* _ABOUT THIS TASK_
Retype, word for word, each line between the lines holding "swapped,ebony tea pot,667" and "gone,royal blue dough", inclusive, and leave the rest of the data alone.

Saved entries:
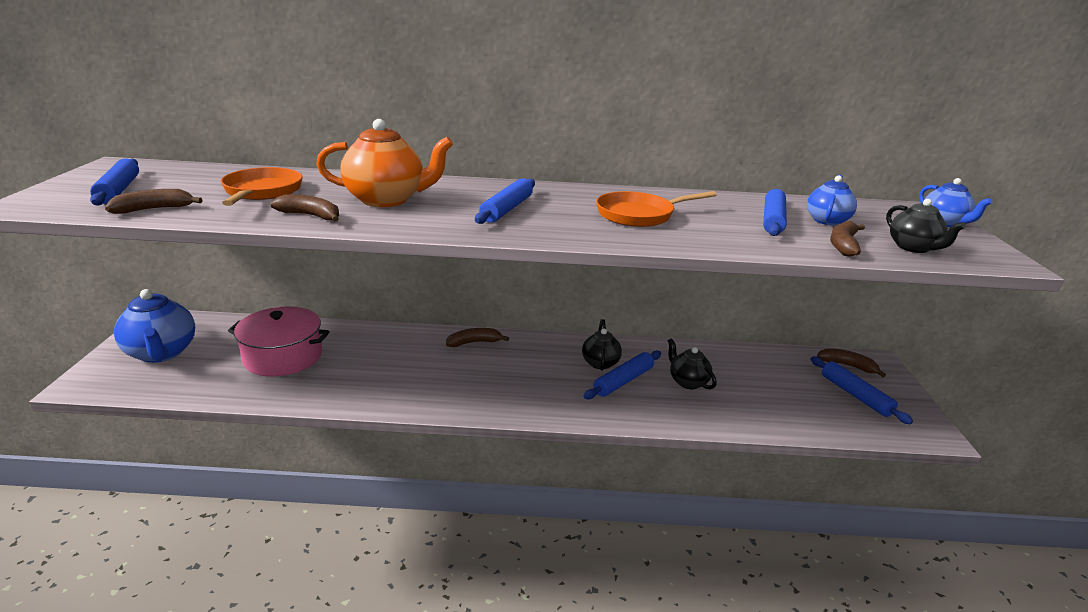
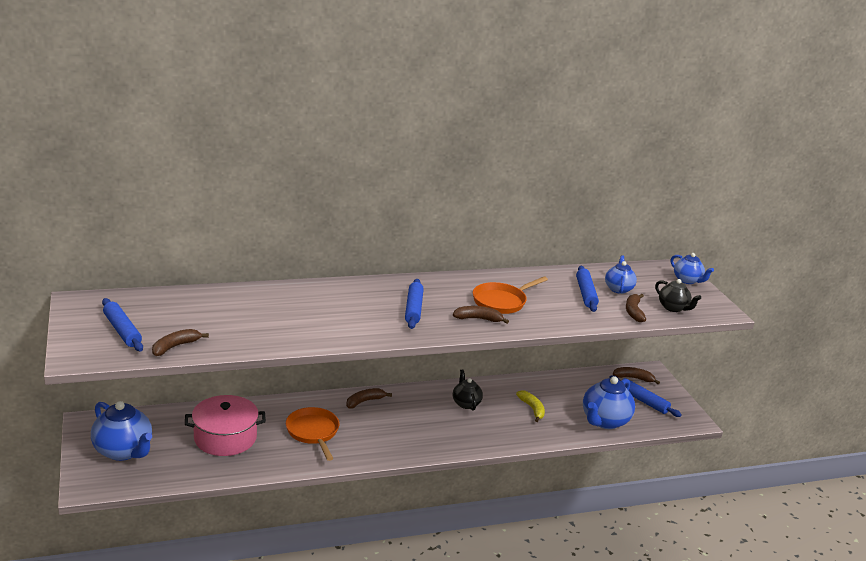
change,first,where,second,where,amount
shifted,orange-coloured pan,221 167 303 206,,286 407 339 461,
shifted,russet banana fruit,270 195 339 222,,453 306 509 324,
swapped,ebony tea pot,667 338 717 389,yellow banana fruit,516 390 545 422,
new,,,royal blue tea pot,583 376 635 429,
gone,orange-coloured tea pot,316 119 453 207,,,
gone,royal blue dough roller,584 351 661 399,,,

---

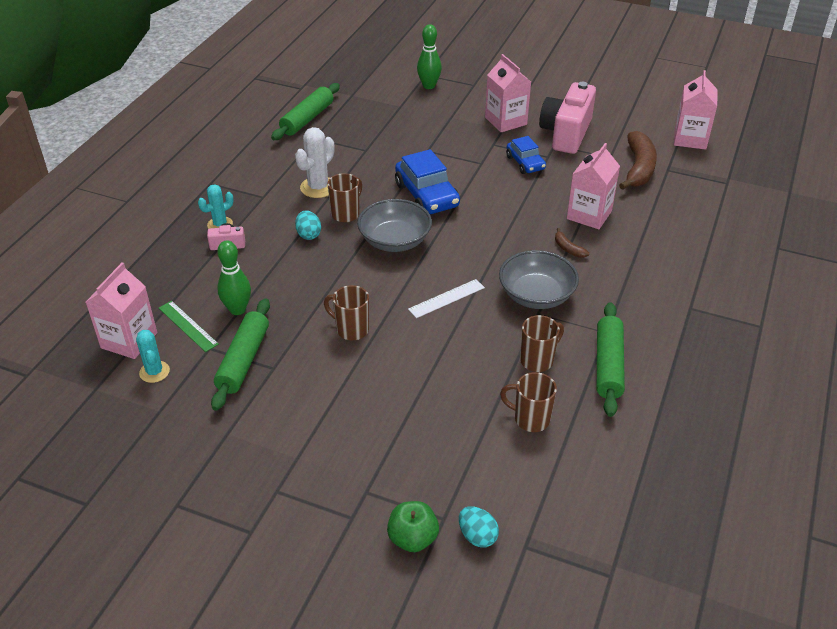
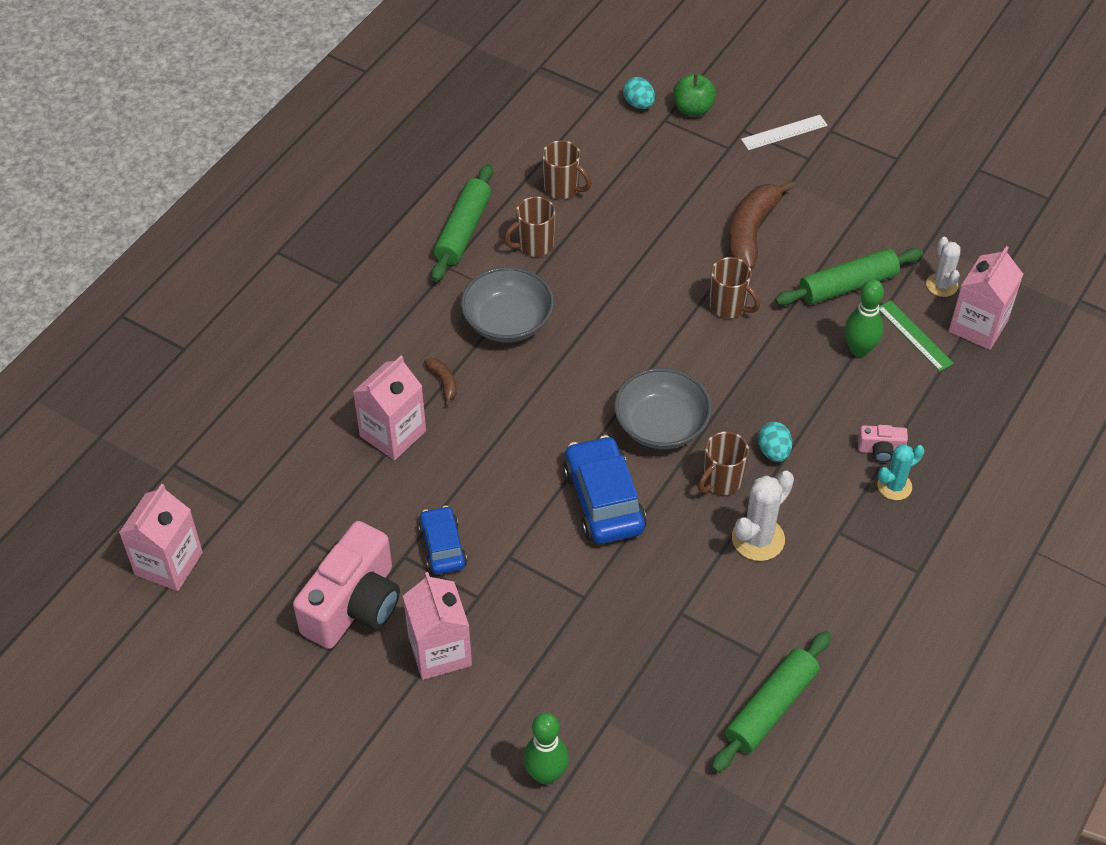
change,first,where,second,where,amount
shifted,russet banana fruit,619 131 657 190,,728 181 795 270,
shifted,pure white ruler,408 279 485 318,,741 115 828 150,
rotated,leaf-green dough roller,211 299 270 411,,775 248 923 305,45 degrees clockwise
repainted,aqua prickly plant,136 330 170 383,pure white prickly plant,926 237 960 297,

* _EXERCISE SOLUTION_
swapped,ebony tea pot,667 338 717 389,yellow banana fruit,516 390 545 422,
new,,,royal blue tea pot,583 376 635 429,
gone,orange-coloured tea pot,316 119 453 207,,,
gone,royal blue dough roller,584 351 661 399,,,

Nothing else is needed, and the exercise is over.